* Supplied data *
--------

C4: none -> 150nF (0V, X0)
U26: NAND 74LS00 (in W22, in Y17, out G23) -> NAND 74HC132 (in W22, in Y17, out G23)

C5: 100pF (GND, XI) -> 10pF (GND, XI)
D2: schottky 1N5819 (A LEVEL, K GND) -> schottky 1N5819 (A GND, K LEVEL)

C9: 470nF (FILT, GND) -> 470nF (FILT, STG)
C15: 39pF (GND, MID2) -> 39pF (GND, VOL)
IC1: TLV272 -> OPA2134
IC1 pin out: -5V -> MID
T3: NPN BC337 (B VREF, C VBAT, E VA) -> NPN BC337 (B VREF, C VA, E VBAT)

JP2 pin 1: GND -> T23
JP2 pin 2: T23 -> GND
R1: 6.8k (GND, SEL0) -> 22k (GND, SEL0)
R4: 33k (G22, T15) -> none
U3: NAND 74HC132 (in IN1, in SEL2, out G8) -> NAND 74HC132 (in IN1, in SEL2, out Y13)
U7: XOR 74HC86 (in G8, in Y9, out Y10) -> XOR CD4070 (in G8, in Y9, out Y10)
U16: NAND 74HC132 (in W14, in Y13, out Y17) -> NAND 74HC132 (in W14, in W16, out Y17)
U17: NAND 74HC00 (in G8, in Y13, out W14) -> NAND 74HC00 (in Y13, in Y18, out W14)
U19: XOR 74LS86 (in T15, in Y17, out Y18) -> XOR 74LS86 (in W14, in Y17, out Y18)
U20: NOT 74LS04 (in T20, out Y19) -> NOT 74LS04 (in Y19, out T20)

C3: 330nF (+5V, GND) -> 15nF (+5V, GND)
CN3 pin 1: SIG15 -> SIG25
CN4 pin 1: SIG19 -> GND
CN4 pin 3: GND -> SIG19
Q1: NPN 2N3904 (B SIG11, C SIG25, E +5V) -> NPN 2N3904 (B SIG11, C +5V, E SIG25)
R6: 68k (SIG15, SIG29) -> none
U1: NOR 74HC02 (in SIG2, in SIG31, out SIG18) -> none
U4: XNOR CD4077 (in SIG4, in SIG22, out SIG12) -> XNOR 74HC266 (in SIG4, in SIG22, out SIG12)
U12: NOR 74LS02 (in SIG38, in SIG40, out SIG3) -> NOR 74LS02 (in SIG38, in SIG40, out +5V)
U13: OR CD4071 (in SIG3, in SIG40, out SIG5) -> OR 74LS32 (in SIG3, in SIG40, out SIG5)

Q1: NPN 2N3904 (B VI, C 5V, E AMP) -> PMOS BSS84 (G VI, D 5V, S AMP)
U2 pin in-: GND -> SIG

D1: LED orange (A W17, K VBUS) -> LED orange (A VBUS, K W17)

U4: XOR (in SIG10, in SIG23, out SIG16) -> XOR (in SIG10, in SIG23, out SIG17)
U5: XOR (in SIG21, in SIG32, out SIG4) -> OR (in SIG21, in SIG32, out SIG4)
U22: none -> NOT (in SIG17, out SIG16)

--------

Please copy, exactly as written, every line in the listing above from the line with "U16: NAND 74HC132" up to and including the line with "D1: LED orange".

U16: NAND 74HC132 (in W14, in Y13, out Y17) -> NAND 74HC132 (in W14, in W16, out Y17)
U17: NAND 74HC00 (in G8, in Y13, out W14) -> NAND 74HC00 (in Y13, in Y18, out W14)
U19: XOR 74LS86 (in T15, in Y17, out Y18) -> XOR 74LS86 (in W14, in Y17, out Y18)
U20: NOT 74LS04 (in T20, out Y19) -> NOT 74LS04 (in Y19, out T20)

C3: 330nF (+5V, GND) -> 15nF (+5V, GND)
CN3 pin 1: SIG15 -> SIG25
CN4 pin 1: SIG19 -> GND
CN4 pin 3: GND -> SIG19
Q1: NPN 2N3904 (B SIG11, C SIG25, E +5V) -> NPN 2N3904 (B SIG11, C +5V, E SIG25)
R6: 68k (SIG15, SIG29) -> none
U1: NOR 74HC02 (in SIG2, in SIG31, out SIG18) -> none
U4: XNOR CD4077 (in SIG4, in SIG22, out SIG12) -> XNOR 74HC266 (in SIG4, in SIG22, out SIG12)
U12: NOR 74LS02 (in SIG38, in SIG40, out SIG3) -> NOR 74LS02 (in SIG38, in SIG40, out +5V)
U13: OR CD4071 (in SIG3, in SIG40, out SIG5) -> OR 74LS32 (in SIG3, in SIG40, out SIG5)

Q1: NPN 2N3904 (B VI, C 5V, E AMP) -> PMOS BSS84 (G VI, D 5V, S AMP)
U2 pin in-: GND -> SIG

D1: LED orange (A W17, K VBUS) -> LED orange (A VBUS, K W17)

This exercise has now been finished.